** start **

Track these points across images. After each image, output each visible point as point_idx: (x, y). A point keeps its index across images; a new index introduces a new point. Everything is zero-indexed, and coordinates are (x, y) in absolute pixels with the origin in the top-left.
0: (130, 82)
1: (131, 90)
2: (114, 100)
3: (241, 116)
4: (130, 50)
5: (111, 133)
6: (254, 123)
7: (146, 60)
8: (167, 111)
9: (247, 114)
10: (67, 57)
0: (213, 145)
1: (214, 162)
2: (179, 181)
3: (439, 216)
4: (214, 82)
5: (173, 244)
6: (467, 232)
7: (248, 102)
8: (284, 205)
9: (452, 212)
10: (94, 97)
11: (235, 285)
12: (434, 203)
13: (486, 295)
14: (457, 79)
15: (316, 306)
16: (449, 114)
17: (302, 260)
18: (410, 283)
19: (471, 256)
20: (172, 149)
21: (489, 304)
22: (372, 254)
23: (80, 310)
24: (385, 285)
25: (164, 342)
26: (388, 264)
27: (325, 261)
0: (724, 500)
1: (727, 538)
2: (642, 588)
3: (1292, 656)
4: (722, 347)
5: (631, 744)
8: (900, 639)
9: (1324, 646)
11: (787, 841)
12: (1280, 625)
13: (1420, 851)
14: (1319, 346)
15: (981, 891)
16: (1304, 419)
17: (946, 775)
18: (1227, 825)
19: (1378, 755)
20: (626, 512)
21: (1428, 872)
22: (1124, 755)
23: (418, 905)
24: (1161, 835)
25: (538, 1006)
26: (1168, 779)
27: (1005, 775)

** end **

● Do this:
Rewrite all of the entries above with "point_idx" changed to "point_id" and everything else left the same.

● The solution:
Track these points across images. After each image, output each visible point as point_id: (x, y). A point keeps its index across images; a new index introduces a new point. Everything is zero-indexed, and coordinates are (x, y) in absolute pixels with the origin in the top-left.
0: (130, 82)
1: (131, 90)
2: (114, 100)
3: (241, 116)
4: (130, 50)
5: (111, 133)
6: (254, 123)
7: (146, 60)
8: (167, 111)
9: (247, 114)
10: (67, 57)
0: (213, 145)
1: (214, 162)
2: (179, 181)
3: (439, 216)
4: (214, 82)
5: (173, 244)
6: (467, 232)
7: (248, 102)
8: (284, 205)
9: (452, 212)
10: (94, 97)
11: (235, 285)
12: (434, 203)
13: (486, 295)
14: (457, 79)
15: (316, 306)
16: (449, 114)
17: (302, 260)
18: (410, 283)
19: (471, 256)
20: (172, 149)
21: (489, 304)
22: (372, 254)
23: (80, 310)
24: (385, 285)
25: (164, 342)
26: (388, 264)
27: (325, 261)
0: (724, 500)
1: (727, 538)
2: (642, 588)
3: (1292, 656)
4: (722, 347)
5: (631, 744)
8: (900, 639)
9: (1324, 646)
11: (787, 841)
12: (1280, 625)
13: (1420, 851)
14: (1319, 346)
15: (981, 891)
16: (1304, 419)
17: (946, 775)
18: (1227, 825)
19: (1378, 755)
20: (626, 512)
21: (1428, 872)
22: (1124, 755)
23: (418, 905)
24: (1161, 835)
25: (538, 1006)
26: (1168, 779)
27: (1005, 775)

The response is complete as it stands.